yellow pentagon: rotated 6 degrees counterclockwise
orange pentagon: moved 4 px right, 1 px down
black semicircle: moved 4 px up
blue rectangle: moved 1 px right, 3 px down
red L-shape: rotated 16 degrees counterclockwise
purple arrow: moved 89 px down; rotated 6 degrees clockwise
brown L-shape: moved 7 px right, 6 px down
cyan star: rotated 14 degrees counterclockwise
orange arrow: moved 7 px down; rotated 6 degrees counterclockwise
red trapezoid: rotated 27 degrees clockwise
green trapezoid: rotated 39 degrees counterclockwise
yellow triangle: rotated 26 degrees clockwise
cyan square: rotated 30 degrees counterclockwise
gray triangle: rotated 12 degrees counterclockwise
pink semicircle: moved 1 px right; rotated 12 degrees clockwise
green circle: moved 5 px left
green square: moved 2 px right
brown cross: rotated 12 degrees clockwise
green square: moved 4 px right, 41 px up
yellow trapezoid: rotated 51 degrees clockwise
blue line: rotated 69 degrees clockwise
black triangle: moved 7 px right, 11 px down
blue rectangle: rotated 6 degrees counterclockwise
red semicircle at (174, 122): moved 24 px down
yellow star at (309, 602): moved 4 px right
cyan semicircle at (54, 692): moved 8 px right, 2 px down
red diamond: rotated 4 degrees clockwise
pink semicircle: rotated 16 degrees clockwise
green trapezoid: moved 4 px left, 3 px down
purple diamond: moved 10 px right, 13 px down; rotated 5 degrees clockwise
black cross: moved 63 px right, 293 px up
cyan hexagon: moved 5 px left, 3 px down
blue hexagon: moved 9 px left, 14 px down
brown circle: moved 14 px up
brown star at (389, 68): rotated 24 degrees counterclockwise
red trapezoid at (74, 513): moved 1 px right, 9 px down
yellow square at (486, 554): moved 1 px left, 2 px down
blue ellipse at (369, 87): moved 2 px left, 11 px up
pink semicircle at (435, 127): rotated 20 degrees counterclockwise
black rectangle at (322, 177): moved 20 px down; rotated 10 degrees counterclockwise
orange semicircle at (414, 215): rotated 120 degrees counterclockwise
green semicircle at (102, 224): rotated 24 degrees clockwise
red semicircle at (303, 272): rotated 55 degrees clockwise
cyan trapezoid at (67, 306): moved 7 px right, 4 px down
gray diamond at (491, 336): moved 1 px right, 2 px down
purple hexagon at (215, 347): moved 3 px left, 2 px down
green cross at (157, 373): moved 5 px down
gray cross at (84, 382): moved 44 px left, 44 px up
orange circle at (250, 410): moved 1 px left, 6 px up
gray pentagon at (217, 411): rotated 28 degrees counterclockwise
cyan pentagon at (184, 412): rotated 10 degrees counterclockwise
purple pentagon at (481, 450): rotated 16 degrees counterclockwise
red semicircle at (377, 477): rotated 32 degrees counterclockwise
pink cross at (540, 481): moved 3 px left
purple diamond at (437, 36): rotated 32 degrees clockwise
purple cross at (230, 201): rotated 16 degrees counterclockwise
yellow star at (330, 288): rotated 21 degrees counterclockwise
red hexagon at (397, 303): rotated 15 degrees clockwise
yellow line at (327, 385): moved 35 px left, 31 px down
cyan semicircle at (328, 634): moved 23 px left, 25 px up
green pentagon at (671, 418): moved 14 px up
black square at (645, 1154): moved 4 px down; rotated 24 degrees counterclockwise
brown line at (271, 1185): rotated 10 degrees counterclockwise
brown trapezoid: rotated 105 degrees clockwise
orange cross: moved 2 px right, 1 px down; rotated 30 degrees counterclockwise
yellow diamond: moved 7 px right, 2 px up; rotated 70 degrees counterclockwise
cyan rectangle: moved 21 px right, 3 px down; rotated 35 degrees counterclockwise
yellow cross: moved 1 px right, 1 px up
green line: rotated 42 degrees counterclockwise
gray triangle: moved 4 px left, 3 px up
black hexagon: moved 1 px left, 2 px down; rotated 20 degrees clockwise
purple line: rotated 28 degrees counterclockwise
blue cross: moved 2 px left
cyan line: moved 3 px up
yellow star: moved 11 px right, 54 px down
_ _ _ _ _ _ _
◆ Assigned task ◆
Every line of the listing, first to last, should be retyped exactly.

◆ Solution ◆
yellow pentagon: rotated 6 degrees counterclockwise
orange pentagon: moved 4 px right, 1 px down
black semicircle: moved 4 px up
blue rectangle: moved 1 px right, 3 px down
red L-shape: rotated 16 degrees counterclockwise
purple arrow: moved 89 px down; rotated 6 degrees clockwise
brown L-shape: moved 7 px right, 6 px down
cyan star: rotated 14 degrees counterclockwise
orange arrow: moved 7 px down; rotated 6 degrees counterclockwise
red trapezoid: rotated 27 degrees clockwise
green trapezoid: rotated 39 degrees counterclockwise
yellow triangle: rotated 26 degrees clockwise
cyan square: rotated 30 degrees counterclockwise
gray triangle: rotated 12 degrees counterclockwise
pink semicircle: moved 1 px right; rotated 12 degrees clockwise
green circle: moved 5 px left
green square: moved 2 px right
brown cross: rotated 12 degrees clockwise
green square: moved 4 px right, 41 px up
yellow trapezoid: rotated 51 degrees clockwise
blue line: rotated 69 degrees clockwise
black triangle: moved 7 px right, 11 px down
blue rectangle: rotated 6 degrees counterclockwise
red semicircle at (174, 122): moved 24 px down
yellow star at (309, 602): moved 4 px right
cyan semicircle at (54, 692): moved 8 px right, 2 px down
red diamond: rotated 4 degrees clockwise
pink semicircle: rotated 16 degrees clockwise
green trapezoid: moved 4 px left, 3 px down
purple diamond: moved 10 px right, 13 px down; rotated 5 degrees clockwise
black cross: moved 63 px right, 293 px up
cyan hexagon: moved 5 px left, 3 px down
blue hexagon: moved 9 px left, 14 px down
brown circle: moved 14 px up
brown star at (389, 68): rotated 24 degrees counterclockwise
red trapezoid at (74, 513): moved 1 px right, 9 px down
yellow square at (486, 554): moved 1 px left, 2 px down
blue ellipse at (369, 87): moved 2 px left, 11 px up
pink semicircle at (435, 127): rotated 20 degrees counterclockwise
black rectangle at (322, 177): moved 20 px down; rotated 10 degrees counterclockwise
orange semicircle at (414, 215): rotated 120 degrees counterclockwise
green semicircle at (102, 224): rotated 24 degrees clockwise
red semicircle at (303, 272): rotated 55 degrees clockwise
cyan trapezoid at (67, 306): moved 7 px right, 4 px down
gray diamond at (491, 336): moved 1 px right, 2 px down
purple hexagon at (215, 347): moved 3 px left, 2 px down
green cross at (157, 373): moved 5 px down
gray cross at (84, 382): moved 44 px left, 44 px up
orange circle at (250, 410): moved 1 px left, 6 px up
gray pentagon at (217, 411): rotated 28 degrees counterclockwise
cyan pentagon at (184, 412): rotated 10 degrees counterclockwise
purple pentagon at (481, 450): rotated 16 degrees counterclockwise
red semicircle at (377, 477): rotated 32 degrees counterclockwise
pink cross at (540, 481): moved 3 px left
purple diamond at (437, 36): rotated 32 degrees clockwise
purple cross at (230, 201): rotated 16 degrees counterclockwise
yellow star at (330, 288): rotated 21 degrees counterclockwise
red hexagon at (397, 303): rotated 15 degrees clockwise
yellow line at (327, 385): moved 35 px left, 31 px down
cyan semicircle at (328, 634): moved 23 px left, 25 px up
green pentagon at (671, 418): moved 14 px up
black square at (645, 1154): moved 4 px down; rotated 24 degrees counterclockwise
brown line at (271, 1185): rotated 10 degrees counterclockwise
brown trapezoid: rotated 105 degrees clockwise
orange cross: moved 2 px right, 1 px down; rotated 30 degrees counterclockwise
yellow diamond: moved 7 px right, 2 px up; rotated 70 degrees counterclockwise
cyan rectangle: moved 21 px right, 3 px down; rotated 35 degrees counterclockwise
yellow cross: moved 1 px right, 1 px up
green line: rotated 42 degrees counterclockwise
gray triangle: moved 4 px left, 3 px up
black hexagon: moved 1 px left, 2 px down; rotated 20 degrees clockwise
purple line: rotated 28 degrees counterclockwise
blue cross: moved 2 px left
cyan line: moved 3 px up
yellow star: moved 11 px right, 54 px down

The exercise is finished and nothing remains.